Source data:
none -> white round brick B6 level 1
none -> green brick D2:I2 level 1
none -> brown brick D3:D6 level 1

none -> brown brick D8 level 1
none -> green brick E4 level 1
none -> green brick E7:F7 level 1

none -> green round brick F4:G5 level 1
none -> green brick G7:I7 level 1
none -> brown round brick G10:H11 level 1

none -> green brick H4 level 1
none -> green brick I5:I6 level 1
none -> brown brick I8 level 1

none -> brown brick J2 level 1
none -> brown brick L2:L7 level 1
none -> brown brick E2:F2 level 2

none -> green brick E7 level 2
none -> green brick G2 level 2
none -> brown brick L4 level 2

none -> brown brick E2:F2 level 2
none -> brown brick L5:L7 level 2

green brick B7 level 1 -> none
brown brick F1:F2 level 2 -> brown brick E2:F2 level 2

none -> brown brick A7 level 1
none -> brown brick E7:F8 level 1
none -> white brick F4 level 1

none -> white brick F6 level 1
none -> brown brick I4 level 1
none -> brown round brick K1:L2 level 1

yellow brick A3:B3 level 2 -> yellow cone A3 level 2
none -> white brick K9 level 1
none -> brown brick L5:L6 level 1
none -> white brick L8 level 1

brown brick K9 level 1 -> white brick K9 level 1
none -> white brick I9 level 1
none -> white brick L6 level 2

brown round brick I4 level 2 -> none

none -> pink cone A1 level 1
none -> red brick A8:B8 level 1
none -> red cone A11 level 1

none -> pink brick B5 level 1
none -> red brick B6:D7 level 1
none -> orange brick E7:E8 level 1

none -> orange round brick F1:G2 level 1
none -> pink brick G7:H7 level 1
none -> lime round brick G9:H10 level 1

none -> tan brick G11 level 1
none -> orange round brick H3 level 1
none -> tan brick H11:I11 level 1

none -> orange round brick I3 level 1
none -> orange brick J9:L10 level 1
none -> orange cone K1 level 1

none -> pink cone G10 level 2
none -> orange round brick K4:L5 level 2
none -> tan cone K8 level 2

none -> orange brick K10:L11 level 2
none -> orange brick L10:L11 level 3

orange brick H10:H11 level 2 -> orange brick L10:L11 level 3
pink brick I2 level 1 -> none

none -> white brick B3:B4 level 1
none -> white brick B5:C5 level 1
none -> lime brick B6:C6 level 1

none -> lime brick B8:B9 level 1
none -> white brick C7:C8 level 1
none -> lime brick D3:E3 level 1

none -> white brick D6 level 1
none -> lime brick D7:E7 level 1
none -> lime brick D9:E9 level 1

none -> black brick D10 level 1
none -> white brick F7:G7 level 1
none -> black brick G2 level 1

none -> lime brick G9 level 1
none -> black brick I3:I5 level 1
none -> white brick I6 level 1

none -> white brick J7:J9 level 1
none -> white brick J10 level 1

### Instructions for the task
Produce only the lines from the line containing "none -> white brick F6 level 1" through the line containing "none -> red brick B6:D7 level 1", inclusive of both, exactly as they stand in the entries above.

### Solution
none -> white brick F6 level 1
none -> brown brick I4 level 1
none -> brown round brick K1:L2 level 1

yellow brick A3:B3 level 2 -> yellow cone A3 level 2
none -> white brick K9 level 1
none -> brown brick L5:L6 level 1
none -> white brick L8 level 1

brown brick K9 level 1 -> white brick K9 level 1
none -> white brick I9 level 1
none -> white brick L6 level 2

brown round brick I4 level 2 -> none

none -> pink cone A1 level 1
none -> red brick A8:B8 level 1
none -> red cone A11 level 1

none -> pink brick B5 level 1
none -> red brick B6:D7 level 1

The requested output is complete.